START Records provided

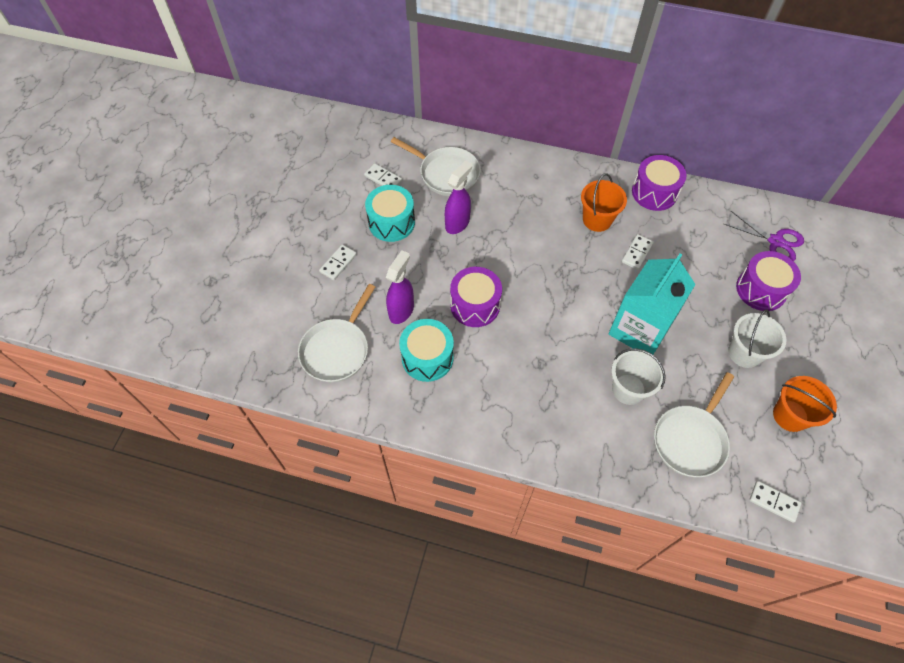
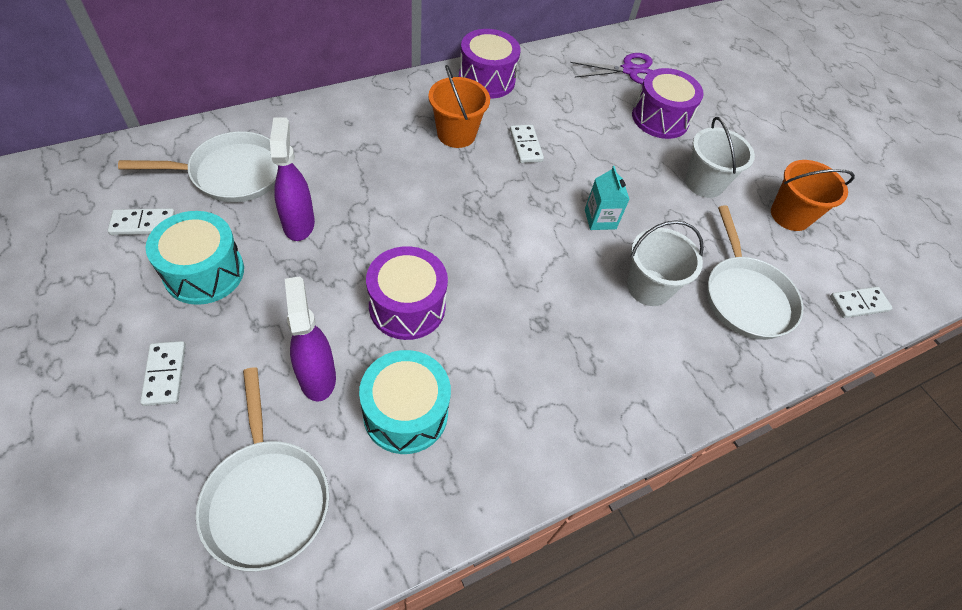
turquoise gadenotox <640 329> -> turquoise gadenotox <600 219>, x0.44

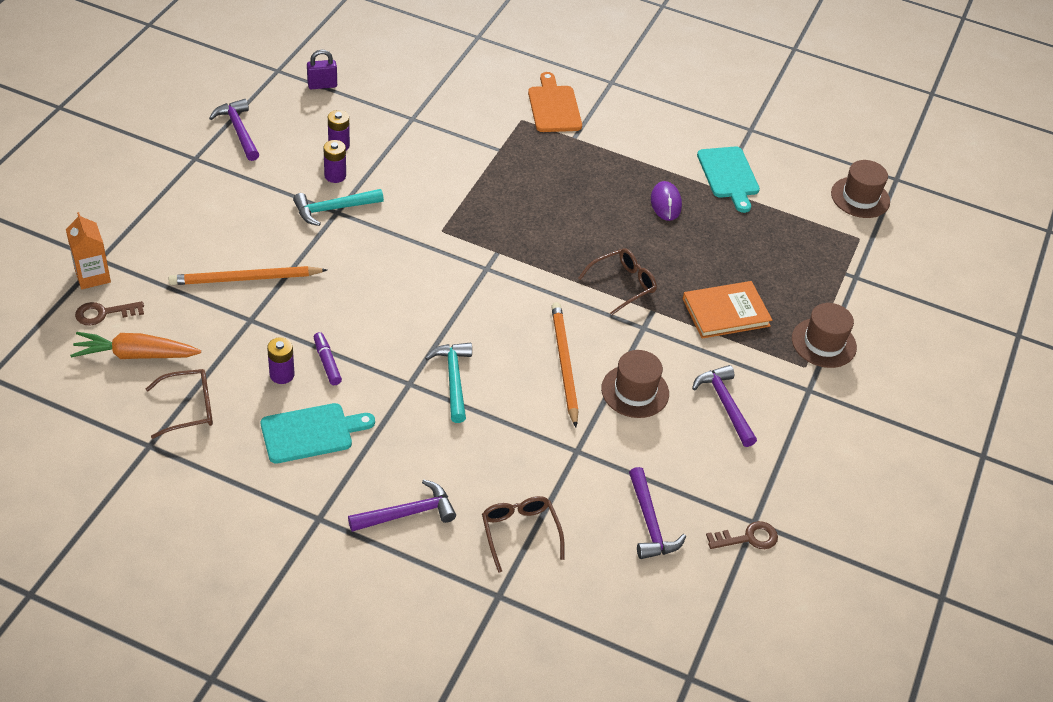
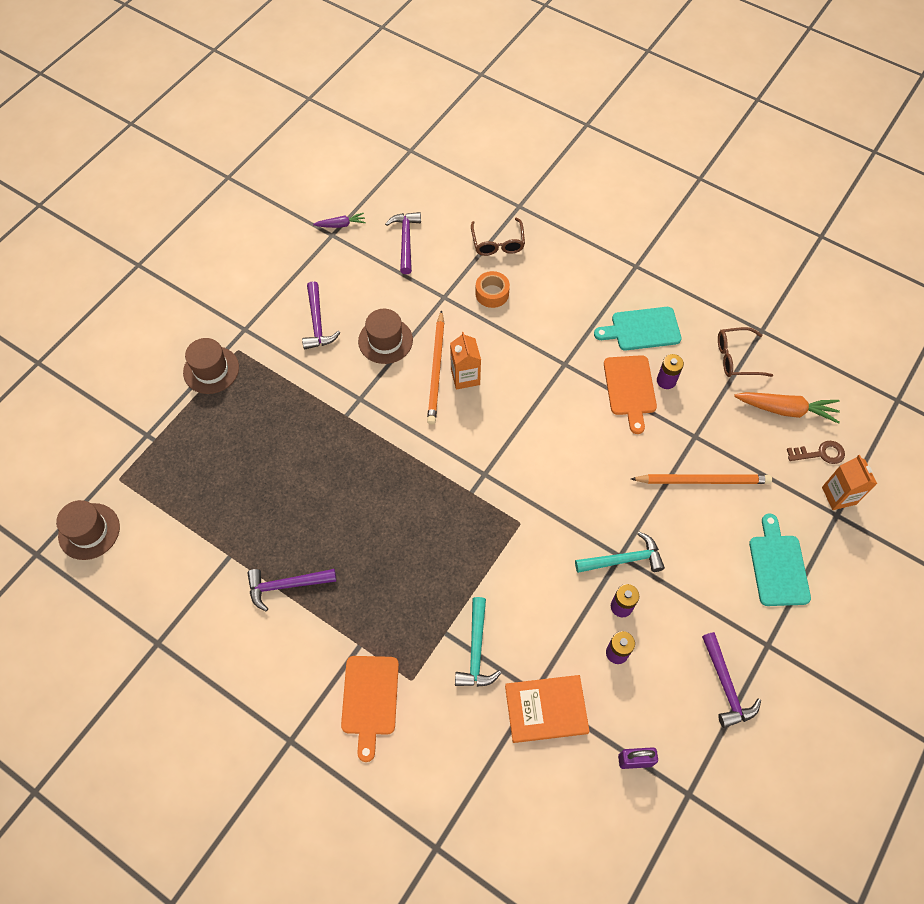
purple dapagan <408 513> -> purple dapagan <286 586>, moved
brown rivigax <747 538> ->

END Records provided
START Records provided

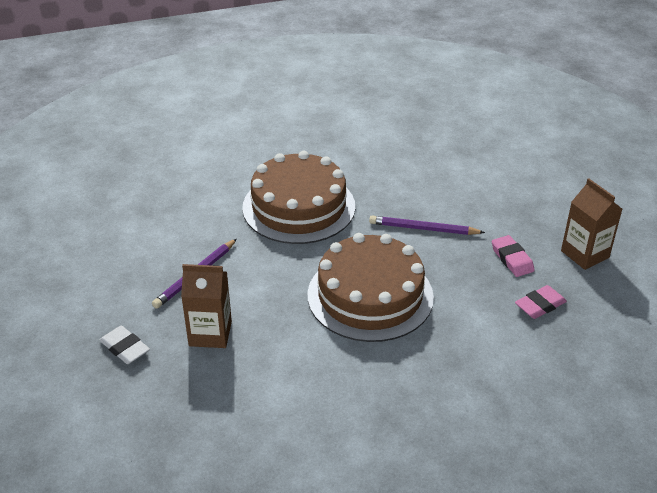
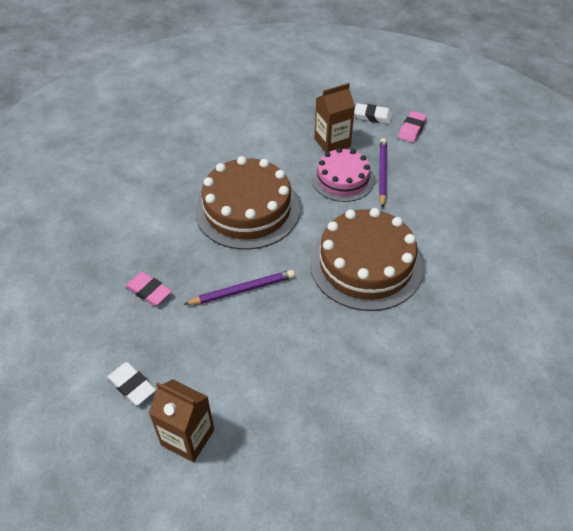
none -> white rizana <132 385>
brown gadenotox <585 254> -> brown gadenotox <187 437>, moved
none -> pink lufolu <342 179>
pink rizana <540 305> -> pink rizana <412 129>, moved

END Records provided

• [Exercise requirements] Your answer is the exact run of lines above from the one with "turquoise gadenotox <640" through the one with "brown rivigax <747 538> ->", both ends included, minus any picture.

• [Finished exercise]
turquoise gadenotox <640 329> -> turquoise gadenotox <600 219>, x0.44

purple dapagan <408 513> -> purple dapagan <286 586>, moved
brown rivigax <747 538> ->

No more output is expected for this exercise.